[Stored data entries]
_ _ _ _

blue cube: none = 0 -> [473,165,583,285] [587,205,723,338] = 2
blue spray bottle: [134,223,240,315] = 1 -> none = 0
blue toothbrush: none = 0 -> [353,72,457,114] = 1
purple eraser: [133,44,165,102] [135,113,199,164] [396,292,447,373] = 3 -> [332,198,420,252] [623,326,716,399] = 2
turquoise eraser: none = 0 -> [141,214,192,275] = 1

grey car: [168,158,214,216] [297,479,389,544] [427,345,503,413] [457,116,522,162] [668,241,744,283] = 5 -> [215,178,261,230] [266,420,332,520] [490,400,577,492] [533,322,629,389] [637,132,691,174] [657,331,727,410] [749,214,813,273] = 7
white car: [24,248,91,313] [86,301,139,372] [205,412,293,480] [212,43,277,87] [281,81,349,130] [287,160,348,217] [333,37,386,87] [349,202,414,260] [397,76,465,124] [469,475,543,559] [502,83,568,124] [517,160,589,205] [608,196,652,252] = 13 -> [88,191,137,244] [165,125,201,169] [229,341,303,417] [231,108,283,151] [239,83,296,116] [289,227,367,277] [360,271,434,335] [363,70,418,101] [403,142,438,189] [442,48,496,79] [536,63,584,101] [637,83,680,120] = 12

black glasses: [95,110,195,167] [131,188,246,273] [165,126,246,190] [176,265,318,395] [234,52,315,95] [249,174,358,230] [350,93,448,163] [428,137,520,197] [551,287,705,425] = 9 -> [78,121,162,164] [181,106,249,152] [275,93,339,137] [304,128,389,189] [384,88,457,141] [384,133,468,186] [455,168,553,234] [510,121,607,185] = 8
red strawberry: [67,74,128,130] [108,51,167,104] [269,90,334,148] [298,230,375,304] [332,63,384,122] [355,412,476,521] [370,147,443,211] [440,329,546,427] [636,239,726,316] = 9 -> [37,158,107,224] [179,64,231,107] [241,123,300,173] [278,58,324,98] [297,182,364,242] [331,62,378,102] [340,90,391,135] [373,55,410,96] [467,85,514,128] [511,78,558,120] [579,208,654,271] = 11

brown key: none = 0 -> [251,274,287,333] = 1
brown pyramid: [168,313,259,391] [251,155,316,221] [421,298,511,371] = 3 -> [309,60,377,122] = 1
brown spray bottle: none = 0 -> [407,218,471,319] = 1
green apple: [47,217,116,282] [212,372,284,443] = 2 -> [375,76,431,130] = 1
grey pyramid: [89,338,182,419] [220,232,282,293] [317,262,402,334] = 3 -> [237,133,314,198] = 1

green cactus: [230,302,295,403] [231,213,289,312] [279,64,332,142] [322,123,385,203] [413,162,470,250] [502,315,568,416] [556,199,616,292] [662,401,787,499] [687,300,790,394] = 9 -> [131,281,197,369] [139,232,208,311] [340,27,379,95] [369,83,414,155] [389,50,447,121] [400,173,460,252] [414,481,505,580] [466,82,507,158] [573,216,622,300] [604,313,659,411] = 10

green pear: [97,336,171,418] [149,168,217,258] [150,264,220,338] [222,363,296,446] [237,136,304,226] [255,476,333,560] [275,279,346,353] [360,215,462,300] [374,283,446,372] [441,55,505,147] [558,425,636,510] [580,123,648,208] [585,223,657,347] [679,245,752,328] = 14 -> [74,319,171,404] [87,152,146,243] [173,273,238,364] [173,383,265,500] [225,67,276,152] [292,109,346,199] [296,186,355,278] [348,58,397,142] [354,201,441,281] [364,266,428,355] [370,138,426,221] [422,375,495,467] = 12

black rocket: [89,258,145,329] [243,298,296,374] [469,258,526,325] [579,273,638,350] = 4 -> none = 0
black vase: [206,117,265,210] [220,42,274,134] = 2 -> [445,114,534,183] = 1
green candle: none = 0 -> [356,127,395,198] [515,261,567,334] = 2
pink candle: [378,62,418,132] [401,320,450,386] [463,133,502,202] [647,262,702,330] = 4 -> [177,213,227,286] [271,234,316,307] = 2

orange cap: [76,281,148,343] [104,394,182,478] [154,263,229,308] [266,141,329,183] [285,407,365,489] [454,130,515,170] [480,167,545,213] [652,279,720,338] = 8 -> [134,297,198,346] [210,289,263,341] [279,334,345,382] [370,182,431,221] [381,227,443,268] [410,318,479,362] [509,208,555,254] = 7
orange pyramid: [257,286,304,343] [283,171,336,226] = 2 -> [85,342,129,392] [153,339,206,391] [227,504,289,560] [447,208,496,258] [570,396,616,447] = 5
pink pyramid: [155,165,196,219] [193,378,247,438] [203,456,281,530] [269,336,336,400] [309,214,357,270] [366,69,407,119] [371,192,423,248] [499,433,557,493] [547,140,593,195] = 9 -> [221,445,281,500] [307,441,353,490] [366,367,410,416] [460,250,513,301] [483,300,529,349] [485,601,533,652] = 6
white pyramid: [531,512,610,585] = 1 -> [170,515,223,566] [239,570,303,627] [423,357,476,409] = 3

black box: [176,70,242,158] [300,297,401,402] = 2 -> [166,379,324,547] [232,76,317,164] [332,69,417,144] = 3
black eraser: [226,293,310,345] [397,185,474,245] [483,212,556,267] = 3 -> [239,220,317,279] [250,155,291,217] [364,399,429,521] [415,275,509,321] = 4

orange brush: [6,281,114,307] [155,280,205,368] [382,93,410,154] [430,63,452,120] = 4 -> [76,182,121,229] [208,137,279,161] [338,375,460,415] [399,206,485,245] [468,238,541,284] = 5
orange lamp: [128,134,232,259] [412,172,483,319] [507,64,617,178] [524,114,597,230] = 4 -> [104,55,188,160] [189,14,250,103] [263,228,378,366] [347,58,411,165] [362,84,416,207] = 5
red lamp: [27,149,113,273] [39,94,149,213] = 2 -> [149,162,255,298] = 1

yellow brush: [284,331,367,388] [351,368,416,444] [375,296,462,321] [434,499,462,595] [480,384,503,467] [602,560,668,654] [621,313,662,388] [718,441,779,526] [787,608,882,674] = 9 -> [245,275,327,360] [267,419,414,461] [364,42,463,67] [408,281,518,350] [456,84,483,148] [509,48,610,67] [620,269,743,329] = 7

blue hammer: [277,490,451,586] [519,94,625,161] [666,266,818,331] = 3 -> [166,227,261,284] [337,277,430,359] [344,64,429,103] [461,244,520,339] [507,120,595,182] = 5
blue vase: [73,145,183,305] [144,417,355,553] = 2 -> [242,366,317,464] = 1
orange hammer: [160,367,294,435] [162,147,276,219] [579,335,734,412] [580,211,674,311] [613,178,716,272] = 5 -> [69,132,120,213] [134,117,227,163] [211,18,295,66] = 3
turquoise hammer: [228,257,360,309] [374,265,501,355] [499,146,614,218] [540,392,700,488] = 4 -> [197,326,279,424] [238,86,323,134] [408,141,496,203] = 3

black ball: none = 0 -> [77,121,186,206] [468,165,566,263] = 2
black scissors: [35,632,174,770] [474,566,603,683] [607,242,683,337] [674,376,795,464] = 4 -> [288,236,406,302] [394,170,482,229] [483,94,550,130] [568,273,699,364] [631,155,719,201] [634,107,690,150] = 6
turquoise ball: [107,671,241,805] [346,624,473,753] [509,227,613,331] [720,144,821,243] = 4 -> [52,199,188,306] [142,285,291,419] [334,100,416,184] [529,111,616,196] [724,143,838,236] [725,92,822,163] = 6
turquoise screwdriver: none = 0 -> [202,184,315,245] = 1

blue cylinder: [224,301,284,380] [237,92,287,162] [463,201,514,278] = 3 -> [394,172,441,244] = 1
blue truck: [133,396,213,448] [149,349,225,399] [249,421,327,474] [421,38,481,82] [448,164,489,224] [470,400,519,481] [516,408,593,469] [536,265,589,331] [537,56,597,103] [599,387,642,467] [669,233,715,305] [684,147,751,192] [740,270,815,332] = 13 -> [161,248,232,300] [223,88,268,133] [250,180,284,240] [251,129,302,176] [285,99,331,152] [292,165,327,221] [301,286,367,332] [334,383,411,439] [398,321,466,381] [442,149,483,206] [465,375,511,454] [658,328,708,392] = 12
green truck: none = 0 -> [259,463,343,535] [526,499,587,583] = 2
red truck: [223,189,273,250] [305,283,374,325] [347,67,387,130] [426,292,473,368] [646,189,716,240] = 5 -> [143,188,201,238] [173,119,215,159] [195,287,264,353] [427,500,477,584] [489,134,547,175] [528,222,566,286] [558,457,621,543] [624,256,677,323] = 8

_ _ _ _

• _What you are asked to do_
Among the lines above, which ones include the word "brown"? Copy them.

• _Result for this exercise_
brown key: none = 0 -> [251,274,287,333] = 1
brown pyramid: [168,313,259,391] [251,155,316,221] [421,298,511,371] = 3 -> [309,60,377,122] = 1
brown spray bottle: none = 0 -> [407,218,471,319] = 1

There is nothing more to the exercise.